TASK: From the records below, extract only the lines running from the line with "121, 466, 152)" to the line with "145, 488, 177)", both lines included, reproducing them exactly.

DATA PROVIDED:
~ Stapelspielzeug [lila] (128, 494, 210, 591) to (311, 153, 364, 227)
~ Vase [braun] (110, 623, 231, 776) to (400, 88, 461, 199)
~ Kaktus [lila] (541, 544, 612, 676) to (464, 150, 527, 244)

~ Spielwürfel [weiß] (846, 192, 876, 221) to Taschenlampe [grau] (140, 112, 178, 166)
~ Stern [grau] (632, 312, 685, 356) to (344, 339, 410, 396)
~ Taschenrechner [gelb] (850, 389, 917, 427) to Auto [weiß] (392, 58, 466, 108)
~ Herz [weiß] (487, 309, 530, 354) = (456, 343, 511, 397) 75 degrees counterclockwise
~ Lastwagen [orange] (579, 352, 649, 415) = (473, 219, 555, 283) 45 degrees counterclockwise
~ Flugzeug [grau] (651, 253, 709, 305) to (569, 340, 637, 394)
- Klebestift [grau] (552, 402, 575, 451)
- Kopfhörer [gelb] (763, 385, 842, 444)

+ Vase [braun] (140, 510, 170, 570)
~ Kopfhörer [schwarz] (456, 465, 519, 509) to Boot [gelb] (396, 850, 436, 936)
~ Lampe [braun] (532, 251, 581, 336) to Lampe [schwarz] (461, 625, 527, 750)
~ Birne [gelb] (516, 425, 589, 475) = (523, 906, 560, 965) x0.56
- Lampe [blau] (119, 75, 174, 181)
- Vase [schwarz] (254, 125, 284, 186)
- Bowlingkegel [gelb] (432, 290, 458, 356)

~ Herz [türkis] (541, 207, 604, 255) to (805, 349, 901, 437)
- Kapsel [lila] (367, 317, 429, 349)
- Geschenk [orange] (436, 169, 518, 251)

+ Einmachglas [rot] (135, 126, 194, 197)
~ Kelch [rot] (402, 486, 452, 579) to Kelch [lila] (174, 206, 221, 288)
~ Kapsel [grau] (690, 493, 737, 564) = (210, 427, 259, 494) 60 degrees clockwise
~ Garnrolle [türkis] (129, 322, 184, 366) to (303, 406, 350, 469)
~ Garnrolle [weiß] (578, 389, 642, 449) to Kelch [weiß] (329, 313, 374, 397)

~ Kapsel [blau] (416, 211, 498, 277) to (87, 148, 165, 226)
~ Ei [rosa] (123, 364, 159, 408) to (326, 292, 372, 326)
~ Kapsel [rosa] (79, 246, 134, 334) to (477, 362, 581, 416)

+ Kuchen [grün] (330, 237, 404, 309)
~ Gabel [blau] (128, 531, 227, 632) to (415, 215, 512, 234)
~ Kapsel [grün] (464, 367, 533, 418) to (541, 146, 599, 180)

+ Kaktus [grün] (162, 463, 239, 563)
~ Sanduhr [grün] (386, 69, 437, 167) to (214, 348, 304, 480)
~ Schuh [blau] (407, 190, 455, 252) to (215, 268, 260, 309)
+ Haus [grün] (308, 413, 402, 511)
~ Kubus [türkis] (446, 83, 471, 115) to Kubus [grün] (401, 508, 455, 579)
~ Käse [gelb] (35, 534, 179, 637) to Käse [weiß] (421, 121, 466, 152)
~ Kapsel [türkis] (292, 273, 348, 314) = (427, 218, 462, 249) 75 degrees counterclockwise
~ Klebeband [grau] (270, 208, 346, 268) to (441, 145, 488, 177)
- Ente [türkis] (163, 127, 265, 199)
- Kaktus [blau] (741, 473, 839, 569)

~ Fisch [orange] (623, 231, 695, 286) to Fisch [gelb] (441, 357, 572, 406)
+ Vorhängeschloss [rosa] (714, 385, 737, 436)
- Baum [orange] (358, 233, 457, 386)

EXPECTED OUTPUT:
~ Käse [gelb] (35, 534, 179, 637) to Käse [weiß] (421, 121, 466, 152)
~ Kapsel [türkis] (292, 273, 348, 314) = (427, 218, 462, 249) 75 degrees counterclockwise
~ Klebeband [grau] (270, 208, 346, 268) to (441, 145, 488, 177)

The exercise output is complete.